# WHAT YOU SHOULD DO
Could you reproduce, exactly as written, every line from the one containing "R3: 39k (N_23, VA) -> 39k (N_32, VA)" through the last line of the records, and nothing else?

[Edit difference data]
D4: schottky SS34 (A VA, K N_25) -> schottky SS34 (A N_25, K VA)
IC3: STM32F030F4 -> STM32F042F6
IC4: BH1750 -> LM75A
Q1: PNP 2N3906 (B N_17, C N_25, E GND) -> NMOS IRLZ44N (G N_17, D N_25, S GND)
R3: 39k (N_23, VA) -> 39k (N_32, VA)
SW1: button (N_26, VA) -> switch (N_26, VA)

# WRITTEN ANSWER
R3: 39k (N_23, VA) -> 39k (N_32, VA)
SW1: button (N_26, VA) -> switch (N_26, VA)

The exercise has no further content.